Exercise data START
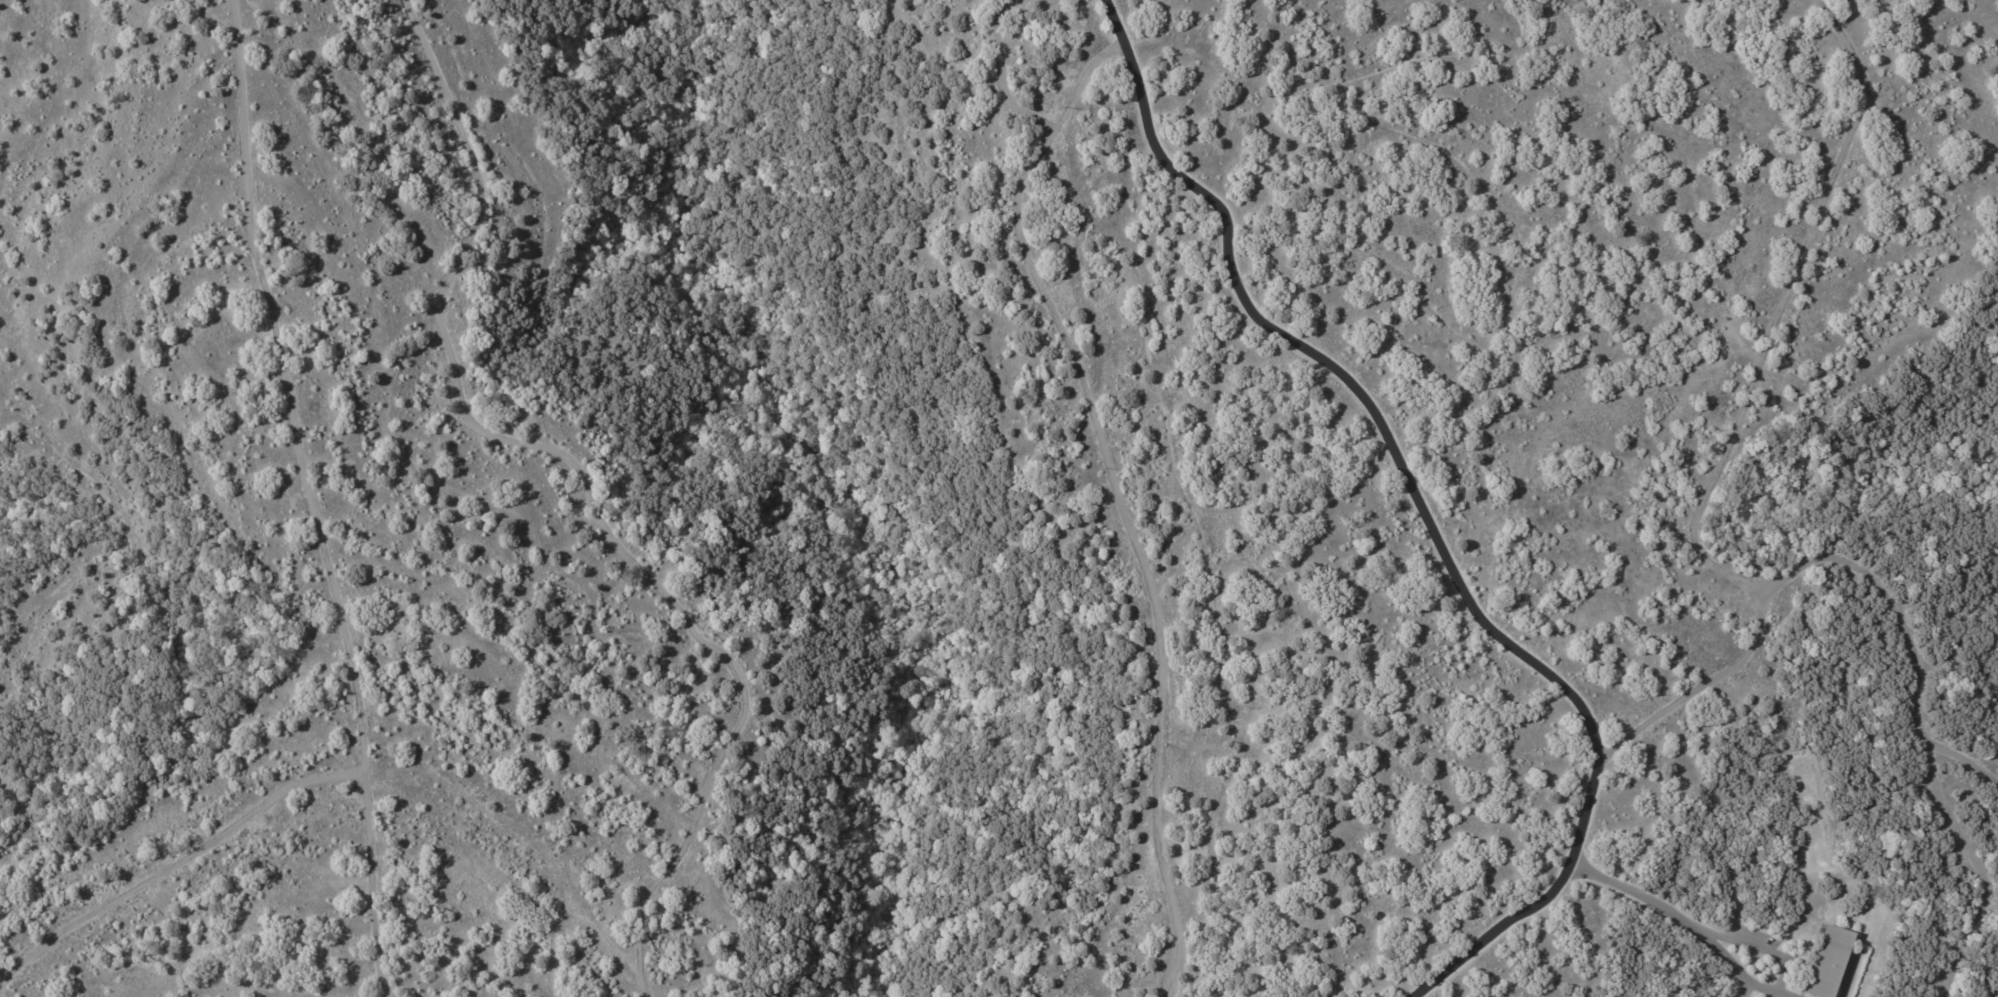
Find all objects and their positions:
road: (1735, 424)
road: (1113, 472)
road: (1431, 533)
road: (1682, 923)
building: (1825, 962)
Exercise data END
Exercise data START
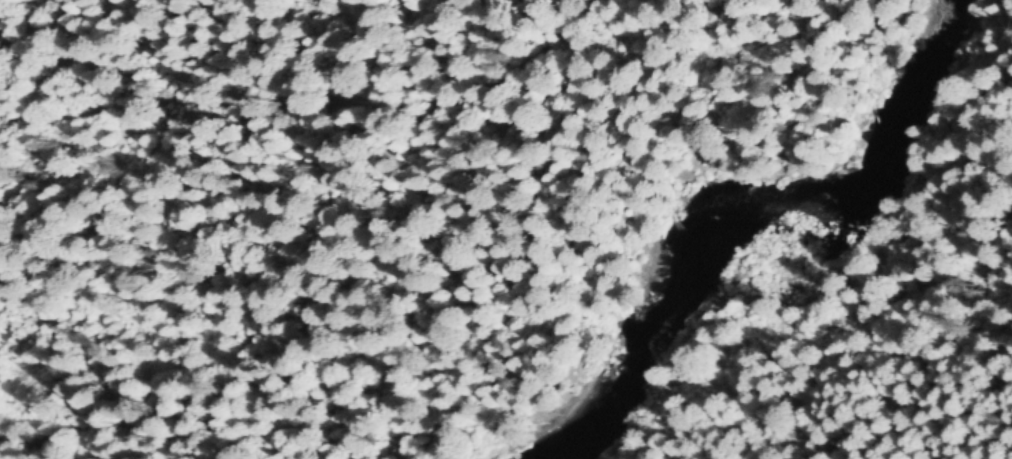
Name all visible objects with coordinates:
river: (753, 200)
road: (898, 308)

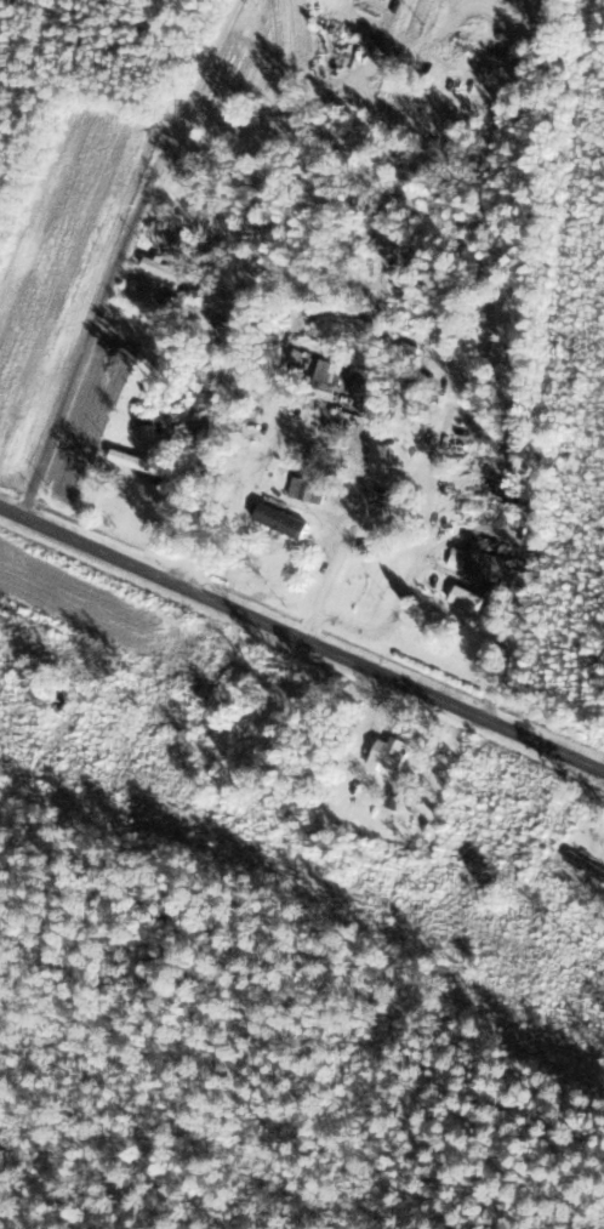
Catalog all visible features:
Exercise data END
> **Task instructions**
Write out exactly the lines above between the one with "Name all visible" and the one with "Catalog all visible", inclusive, with pictures left out.

> **Completed exercise**
Name all visible objects with coordinates:
river: (753, 200)
road: (898, 308)

Catalog all visible features:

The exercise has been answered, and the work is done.